» Objective:
Report every line of the data below that contains the string "kern", copying each such line in full. Case counts.

(Recorded data)
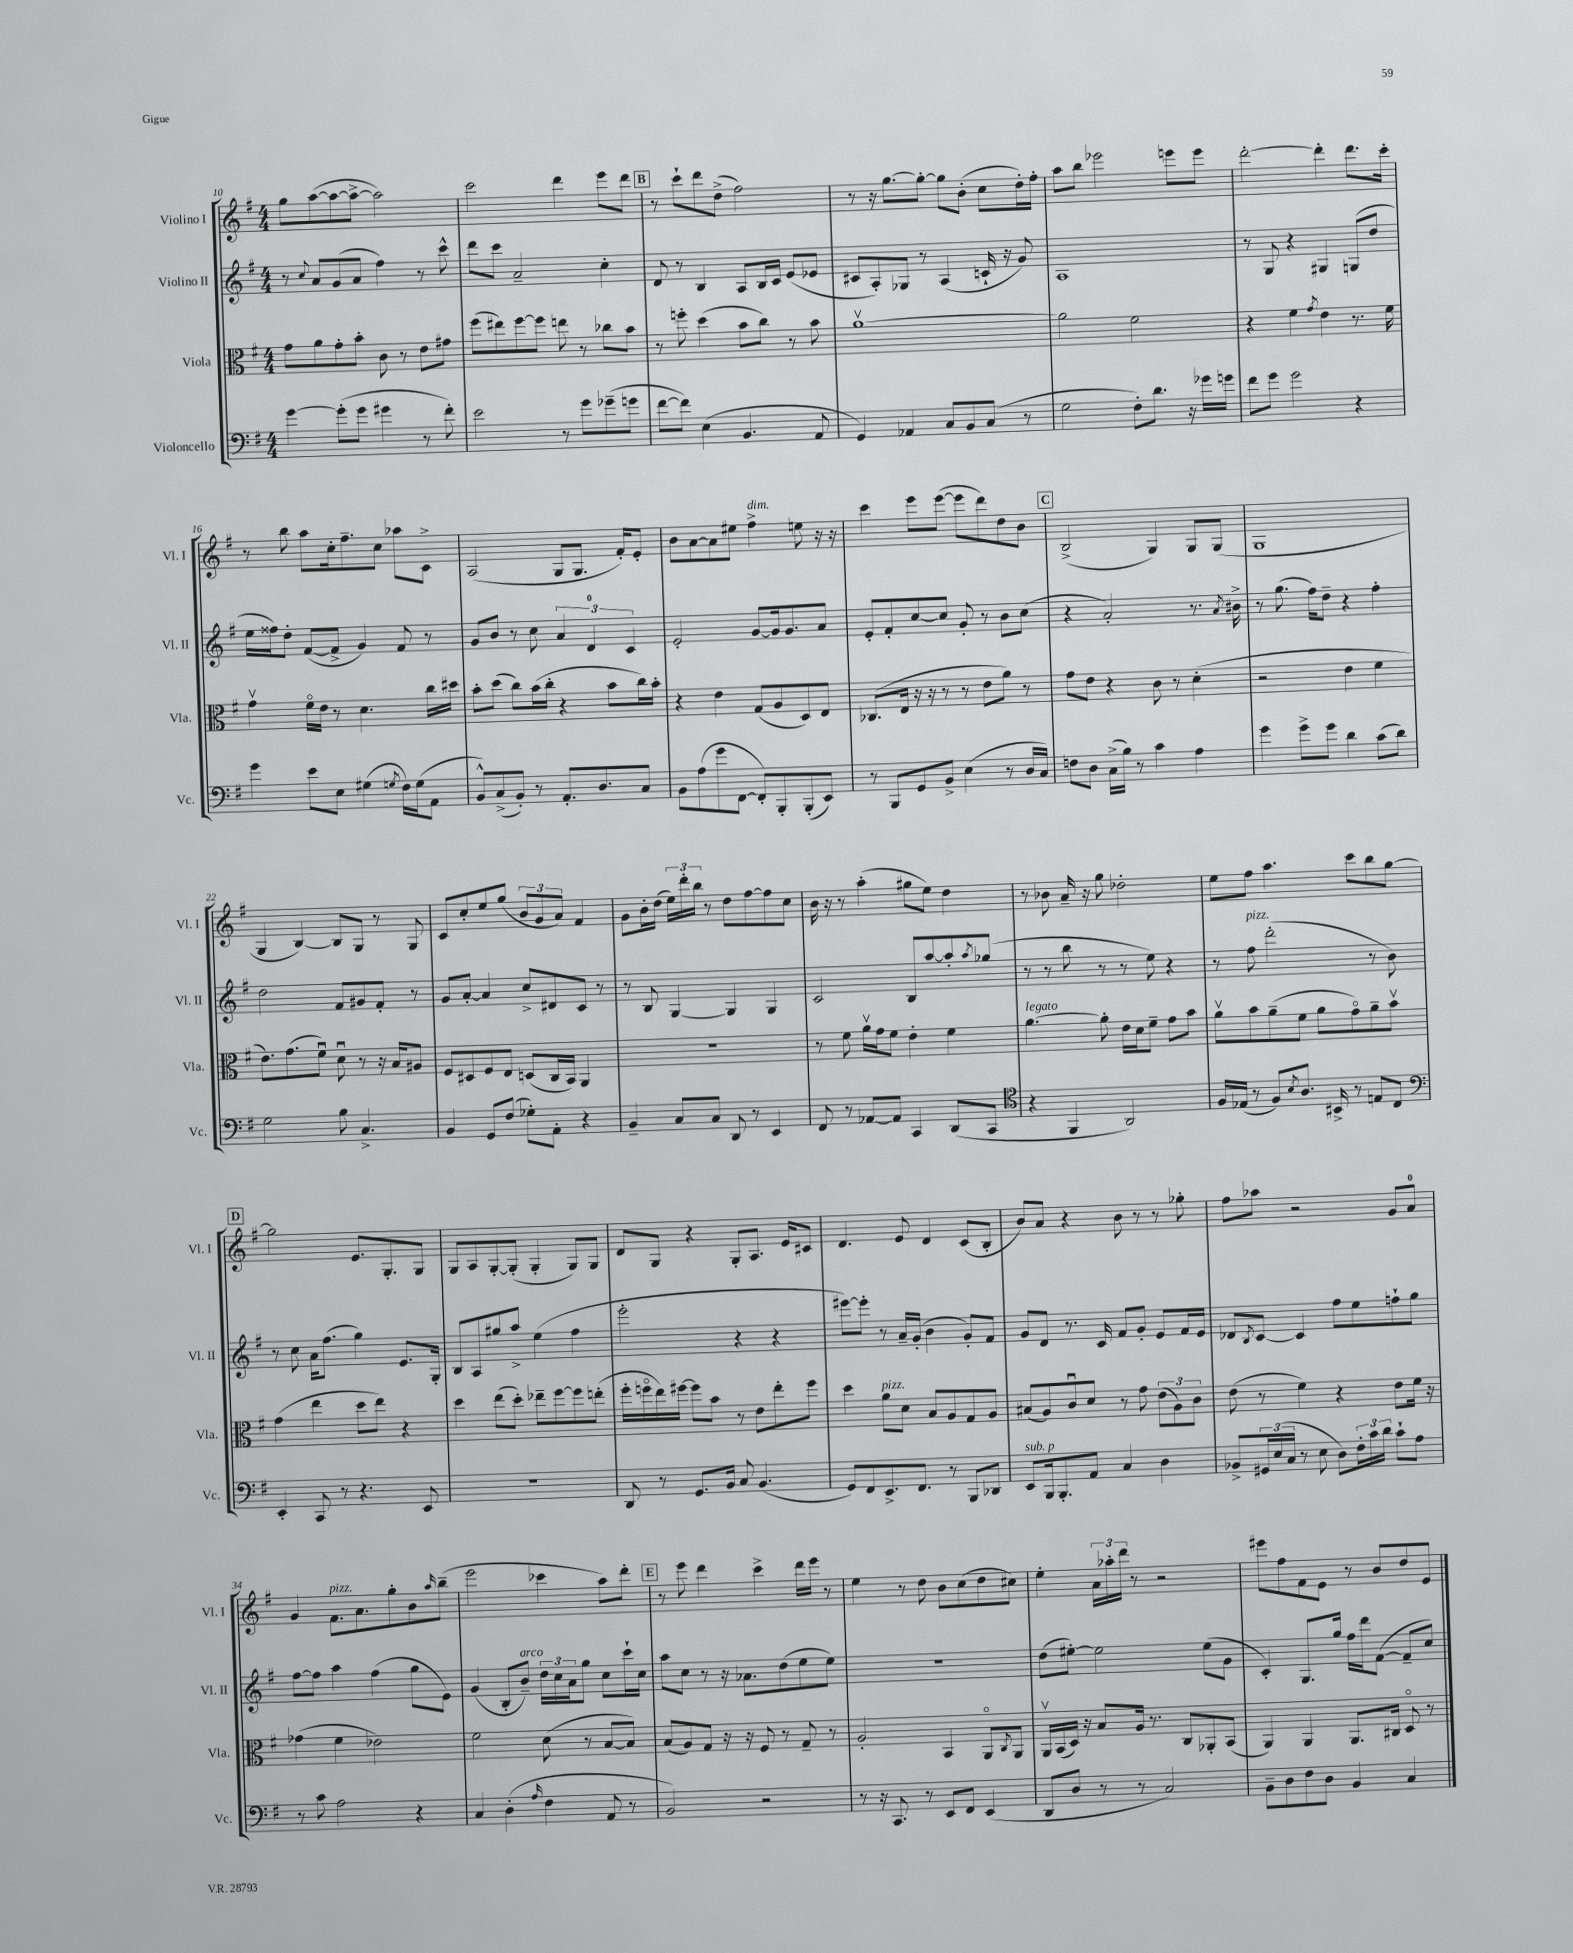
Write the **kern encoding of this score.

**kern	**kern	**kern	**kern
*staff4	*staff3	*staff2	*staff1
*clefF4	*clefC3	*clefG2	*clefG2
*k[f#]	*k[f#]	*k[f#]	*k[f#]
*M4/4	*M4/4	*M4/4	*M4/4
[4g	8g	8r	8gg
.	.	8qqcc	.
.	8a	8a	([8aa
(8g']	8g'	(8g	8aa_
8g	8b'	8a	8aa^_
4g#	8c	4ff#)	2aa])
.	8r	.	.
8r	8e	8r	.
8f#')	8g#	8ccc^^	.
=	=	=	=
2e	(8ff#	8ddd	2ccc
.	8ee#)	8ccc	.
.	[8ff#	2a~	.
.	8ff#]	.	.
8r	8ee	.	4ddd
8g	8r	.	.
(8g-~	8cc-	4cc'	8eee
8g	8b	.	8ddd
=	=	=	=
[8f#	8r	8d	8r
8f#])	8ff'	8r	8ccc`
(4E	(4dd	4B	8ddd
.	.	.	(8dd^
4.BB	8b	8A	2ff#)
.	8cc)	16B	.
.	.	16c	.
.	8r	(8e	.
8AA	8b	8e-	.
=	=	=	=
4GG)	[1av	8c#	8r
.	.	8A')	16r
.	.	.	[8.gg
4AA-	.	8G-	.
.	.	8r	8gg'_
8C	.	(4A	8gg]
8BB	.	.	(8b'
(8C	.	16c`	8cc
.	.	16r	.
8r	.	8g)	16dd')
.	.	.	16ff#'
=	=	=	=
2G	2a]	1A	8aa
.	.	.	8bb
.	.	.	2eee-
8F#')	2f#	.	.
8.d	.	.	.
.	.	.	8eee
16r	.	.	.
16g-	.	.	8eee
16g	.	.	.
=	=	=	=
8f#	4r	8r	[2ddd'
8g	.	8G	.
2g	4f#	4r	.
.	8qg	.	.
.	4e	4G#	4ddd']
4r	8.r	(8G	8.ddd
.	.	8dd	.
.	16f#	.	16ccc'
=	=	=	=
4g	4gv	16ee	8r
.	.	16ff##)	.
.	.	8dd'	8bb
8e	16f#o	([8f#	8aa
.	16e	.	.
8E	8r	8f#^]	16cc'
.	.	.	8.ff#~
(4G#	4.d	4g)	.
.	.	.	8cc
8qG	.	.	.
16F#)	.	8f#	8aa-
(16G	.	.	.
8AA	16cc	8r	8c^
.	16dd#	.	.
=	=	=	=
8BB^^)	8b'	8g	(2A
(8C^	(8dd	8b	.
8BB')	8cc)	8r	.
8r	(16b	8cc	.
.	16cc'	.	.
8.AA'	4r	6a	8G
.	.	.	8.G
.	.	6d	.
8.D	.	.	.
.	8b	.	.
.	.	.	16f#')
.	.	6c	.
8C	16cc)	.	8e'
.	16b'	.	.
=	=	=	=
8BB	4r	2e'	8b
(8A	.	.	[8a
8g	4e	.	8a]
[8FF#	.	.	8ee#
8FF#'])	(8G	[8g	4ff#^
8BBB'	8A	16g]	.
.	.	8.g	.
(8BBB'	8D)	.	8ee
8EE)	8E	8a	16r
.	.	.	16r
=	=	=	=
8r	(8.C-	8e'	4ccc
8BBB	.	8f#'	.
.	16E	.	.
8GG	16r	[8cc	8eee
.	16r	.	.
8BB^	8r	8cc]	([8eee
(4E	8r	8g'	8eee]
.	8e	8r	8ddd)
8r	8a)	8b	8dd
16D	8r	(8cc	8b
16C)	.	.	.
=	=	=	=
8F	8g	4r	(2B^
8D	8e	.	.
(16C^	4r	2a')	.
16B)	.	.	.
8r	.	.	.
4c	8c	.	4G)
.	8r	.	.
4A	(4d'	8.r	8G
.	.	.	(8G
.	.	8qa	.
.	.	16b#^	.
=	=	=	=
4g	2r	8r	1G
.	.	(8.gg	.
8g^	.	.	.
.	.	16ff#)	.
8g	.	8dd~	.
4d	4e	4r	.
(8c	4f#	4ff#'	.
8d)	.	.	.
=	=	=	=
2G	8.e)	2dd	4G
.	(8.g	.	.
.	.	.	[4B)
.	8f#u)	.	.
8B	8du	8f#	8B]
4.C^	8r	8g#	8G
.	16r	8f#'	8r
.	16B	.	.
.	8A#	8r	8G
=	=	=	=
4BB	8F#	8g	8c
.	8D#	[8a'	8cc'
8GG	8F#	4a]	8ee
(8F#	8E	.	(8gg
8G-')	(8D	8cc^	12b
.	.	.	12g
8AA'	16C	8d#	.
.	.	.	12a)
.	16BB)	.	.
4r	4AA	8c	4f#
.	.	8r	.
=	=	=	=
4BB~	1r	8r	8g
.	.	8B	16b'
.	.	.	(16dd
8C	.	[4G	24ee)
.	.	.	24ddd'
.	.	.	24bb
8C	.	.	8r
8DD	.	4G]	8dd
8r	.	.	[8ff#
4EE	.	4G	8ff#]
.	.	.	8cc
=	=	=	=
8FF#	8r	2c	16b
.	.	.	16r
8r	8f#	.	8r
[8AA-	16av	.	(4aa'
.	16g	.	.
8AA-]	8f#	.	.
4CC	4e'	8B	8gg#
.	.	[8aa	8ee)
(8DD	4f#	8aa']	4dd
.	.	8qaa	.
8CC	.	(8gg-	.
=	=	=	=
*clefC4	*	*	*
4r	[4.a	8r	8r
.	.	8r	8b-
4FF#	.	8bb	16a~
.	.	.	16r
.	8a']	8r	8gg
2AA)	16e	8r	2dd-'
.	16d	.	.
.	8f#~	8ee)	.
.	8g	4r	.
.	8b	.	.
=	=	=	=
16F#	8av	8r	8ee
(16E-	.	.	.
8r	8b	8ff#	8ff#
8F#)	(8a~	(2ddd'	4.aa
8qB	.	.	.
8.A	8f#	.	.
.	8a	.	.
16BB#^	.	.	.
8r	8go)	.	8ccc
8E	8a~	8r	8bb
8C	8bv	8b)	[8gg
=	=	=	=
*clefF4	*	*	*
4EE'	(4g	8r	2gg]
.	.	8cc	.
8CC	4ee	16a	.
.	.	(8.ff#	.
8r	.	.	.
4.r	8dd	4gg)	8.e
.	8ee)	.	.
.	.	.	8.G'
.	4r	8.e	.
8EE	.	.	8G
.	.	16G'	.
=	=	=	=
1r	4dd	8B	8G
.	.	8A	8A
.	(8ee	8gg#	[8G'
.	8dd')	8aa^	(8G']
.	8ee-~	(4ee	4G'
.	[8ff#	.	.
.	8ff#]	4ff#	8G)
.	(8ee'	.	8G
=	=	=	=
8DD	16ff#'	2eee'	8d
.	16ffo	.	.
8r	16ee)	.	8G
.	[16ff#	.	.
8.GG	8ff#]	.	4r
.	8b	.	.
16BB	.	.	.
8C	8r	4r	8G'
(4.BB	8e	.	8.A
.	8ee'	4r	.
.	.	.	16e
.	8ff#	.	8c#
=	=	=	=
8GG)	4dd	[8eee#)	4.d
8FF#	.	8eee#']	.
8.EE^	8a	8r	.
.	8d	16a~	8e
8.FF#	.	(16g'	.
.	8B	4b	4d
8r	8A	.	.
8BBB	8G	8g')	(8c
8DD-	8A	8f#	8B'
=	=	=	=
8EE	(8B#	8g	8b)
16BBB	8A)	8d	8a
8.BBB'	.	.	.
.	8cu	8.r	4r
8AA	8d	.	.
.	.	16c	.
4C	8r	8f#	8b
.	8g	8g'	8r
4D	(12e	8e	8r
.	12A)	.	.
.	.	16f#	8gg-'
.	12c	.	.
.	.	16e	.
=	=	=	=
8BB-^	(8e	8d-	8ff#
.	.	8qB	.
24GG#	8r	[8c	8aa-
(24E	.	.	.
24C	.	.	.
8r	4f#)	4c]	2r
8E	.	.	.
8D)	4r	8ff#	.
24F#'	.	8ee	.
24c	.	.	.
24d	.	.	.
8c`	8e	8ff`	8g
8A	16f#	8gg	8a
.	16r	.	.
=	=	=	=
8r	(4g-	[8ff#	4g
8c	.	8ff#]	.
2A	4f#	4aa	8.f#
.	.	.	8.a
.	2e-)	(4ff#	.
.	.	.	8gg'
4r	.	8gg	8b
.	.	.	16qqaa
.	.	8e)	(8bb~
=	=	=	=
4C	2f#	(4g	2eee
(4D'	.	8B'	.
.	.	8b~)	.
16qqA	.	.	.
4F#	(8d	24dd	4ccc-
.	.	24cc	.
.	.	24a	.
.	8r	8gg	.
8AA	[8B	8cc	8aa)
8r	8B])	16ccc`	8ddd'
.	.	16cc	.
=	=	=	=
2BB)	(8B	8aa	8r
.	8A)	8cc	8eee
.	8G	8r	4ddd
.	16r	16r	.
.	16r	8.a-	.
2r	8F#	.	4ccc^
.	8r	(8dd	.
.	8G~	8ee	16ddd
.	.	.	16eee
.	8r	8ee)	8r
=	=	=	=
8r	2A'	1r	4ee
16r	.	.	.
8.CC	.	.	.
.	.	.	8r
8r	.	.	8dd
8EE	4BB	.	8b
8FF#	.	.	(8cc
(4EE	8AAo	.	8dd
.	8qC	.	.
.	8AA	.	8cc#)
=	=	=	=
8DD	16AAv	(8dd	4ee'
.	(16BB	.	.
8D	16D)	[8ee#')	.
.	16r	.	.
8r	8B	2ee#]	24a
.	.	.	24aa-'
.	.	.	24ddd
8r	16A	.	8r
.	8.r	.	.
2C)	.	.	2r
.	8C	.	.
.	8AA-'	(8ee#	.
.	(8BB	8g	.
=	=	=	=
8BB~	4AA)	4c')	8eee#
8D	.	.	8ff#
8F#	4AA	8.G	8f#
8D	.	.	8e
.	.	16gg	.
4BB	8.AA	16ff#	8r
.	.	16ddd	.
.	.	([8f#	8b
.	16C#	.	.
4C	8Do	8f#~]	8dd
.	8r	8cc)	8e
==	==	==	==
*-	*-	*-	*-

» Task answer:
Write the **kern encoding of this score.
**kern	**kern	**kern	**kern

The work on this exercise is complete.